WHAT THE EXERCISE ASKS
List each line of the records below that contains the string "door" and copy every such line in full.

Data entries:
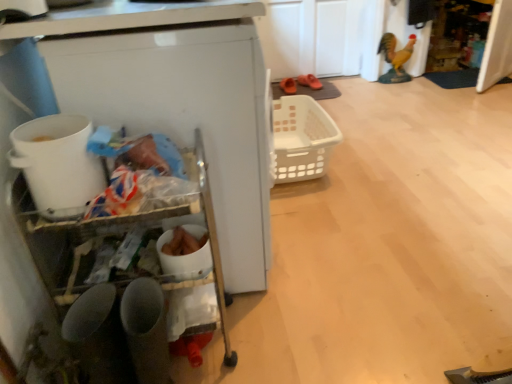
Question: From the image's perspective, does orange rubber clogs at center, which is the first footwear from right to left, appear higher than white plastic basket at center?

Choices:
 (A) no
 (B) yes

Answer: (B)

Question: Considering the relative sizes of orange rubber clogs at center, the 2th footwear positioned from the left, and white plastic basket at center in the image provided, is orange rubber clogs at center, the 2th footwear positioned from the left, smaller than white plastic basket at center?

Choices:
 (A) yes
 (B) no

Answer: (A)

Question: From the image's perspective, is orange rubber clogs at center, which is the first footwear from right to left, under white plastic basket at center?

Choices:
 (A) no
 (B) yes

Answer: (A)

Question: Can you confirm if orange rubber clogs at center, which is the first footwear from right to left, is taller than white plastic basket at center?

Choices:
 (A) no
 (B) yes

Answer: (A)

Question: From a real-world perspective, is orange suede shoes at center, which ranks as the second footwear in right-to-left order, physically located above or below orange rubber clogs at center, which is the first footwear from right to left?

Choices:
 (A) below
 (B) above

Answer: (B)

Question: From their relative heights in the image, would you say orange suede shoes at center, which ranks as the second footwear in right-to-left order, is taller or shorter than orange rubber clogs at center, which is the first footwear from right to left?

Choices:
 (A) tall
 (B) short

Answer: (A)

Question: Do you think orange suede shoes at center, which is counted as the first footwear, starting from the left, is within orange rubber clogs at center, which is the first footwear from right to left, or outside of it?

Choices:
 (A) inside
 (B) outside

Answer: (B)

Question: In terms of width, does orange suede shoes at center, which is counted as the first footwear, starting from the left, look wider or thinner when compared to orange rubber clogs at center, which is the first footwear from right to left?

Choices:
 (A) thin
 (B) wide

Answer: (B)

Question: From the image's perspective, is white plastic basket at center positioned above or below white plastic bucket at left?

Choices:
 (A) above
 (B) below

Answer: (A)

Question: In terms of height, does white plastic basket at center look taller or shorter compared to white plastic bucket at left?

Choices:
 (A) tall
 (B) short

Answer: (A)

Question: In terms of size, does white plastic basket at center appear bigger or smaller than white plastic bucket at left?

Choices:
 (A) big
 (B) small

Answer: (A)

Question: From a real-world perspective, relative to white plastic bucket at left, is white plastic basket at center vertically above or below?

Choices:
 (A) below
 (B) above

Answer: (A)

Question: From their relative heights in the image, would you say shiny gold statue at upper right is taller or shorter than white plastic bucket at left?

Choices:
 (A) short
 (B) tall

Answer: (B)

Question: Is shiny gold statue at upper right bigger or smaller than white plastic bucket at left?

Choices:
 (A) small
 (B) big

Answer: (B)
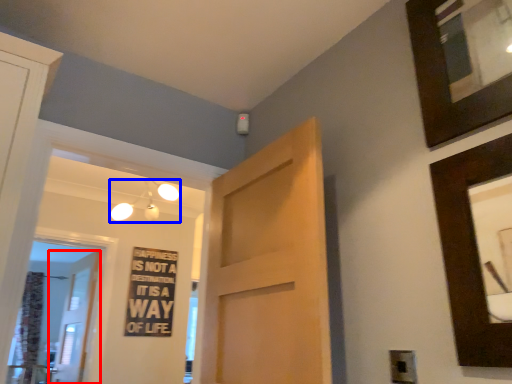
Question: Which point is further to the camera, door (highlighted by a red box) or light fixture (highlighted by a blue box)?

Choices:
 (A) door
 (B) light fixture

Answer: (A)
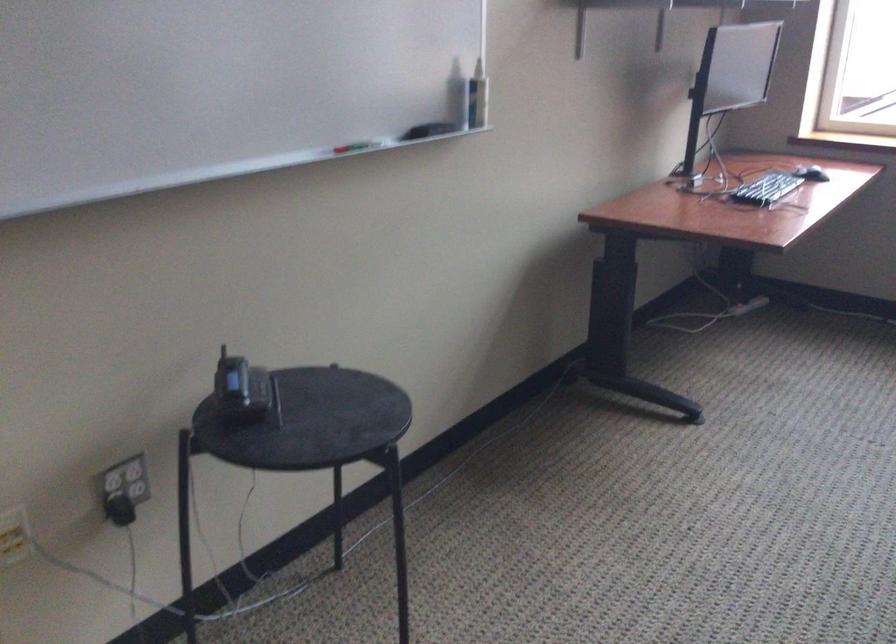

--

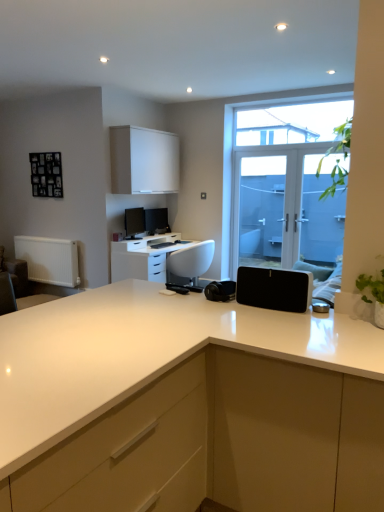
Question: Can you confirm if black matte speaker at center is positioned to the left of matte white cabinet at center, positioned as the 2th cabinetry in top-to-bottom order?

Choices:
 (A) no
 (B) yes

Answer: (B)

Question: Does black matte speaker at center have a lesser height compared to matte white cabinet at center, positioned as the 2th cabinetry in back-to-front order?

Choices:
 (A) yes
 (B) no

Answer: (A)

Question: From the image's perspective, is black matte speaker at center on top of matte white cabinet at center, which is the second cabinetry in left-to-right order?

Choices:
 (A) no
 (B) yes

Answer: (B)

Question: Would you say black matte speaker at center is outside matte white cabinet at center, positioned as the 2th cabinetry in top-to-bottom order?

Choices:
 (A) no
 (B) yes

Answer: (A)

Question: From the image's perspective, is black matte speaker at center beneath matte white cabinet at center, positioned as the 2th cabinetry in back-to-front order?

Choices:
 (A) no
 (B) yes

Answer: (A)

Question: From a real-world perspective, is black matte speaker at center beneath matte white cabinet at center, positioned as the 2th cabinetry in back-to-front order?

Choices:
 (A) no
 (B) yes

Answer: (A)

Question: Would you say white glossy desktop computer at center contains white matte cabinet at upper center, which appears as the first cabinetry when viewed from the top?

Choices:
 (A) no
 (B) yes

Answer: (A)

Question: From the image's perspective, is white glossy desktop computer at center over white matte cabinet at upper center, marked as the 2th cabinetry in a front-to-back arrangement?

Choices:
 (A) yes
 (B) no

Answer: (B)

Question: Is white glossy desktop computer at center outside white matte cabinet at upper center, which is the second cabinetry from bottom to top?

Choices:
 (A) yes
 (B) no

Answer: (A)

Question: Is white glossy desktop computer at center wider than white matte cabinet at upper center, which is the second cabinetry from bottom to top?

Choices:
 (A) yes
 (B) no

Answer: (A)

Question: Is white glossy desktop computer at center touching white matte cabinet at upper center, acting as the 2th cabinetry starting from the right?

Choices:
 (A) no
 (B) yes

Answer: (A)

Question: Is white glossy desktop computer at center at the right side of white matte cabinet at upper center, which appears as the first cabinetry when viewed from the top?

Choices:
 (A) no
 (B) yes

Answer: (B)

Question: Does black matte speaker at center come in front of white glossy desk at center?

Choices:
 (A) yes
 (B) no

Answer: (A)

--

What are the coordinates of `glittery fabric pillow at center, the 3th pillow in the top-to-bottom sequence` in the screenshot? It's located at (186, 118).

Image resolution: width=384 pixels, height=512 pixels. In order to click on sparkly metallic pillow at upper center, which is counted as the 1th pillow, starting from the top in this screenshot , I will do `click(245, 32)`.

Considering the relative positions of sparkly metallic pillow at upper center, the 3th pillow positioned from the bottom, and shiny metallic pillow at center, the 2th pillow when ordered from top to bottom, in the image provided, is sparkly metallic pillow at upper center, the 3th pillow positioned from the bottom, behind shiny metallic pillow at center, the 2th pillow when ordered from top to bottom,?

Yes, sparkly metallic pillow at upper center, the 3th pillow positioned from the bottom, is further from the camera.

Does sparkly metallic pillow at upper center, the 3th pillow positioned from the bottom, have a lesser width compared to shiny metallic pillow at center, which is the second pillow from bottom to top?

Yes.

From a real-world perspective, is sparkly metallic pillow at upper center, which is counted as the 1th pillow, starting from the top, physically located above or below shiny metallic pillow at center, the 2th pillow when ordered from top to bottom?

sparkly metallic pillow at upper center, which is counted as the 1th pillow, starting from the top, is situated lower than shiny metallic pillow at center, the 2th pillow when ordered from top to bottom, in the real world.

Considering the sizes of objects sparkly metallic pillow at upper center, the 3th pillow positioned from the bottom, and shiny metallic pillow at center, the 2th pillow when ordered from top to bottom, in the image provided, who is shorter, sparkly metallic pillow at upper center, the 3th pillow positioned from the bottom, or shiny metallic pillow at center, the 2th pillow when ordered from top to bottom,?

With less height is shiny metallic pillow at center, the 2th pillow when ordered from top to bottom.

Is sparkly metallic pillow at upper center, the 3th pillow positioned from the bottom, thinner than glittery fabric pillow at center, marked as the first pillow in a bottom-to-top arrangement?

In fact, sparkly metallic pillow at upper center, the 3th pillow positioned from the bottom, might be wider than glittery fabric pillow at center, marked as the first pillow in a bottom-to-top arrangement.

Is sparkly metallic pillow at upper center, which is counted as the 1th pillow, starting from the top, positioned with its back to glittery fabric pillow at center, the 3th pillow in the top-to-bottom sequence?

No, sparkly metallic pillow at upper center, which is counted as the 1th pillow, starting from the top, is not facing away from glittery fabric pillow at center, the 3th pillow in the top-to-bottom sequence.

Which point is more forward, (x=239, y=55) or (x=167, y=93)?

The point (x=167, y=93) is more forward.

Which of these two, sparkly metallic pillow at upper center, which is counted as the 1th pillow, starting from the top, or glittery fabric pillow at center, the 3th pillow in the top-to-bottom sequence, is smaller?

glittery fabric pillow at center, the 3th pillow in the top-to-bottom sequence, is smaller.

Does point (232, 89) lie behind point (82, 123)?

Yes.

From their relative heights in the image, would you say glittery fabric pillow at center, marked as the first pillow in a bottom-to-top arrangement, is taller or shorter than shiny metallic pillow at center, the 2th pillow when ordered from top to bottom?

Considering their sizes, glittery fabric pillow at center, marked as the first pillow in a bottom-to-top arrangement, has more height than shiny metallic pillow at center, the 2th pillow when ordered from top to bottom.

ANSWER TO THIS TASK
Question: Which point is further to the camera, door (highlighted by a red box) or light fixture (highlighted by a blue box)?
 (A) door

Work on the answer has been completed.